-- WHAT YOU HAVE TO DO --
Leaving out the pictures, reproduce each record exactly and in full.

Object state change records
※
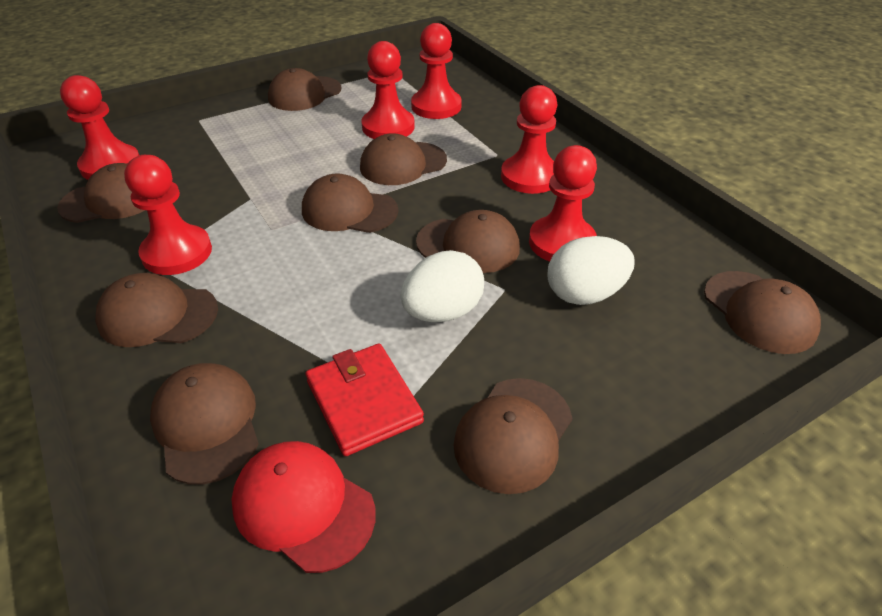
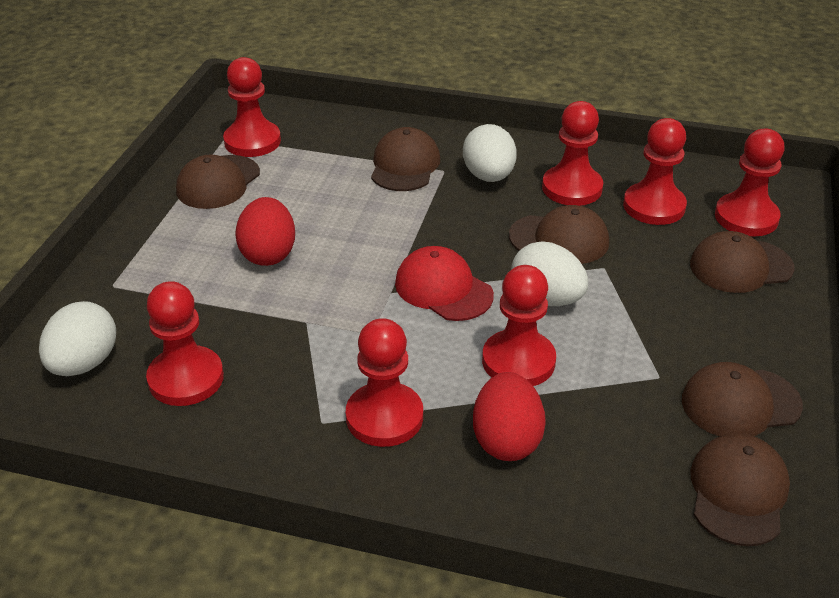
brown cap: 9 -> 6
red egg: 0 -> 2
red pawn: 6 -> 7
red wallet: 1 -> 0
white egg: 2 -> 3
※
-- RESPONSE --
brown cap: 9 -> 6
red egg: 0 -> 2
red pawn: 6 -> 7
red wallet: 1 -> 0
white egg: 2 -> 3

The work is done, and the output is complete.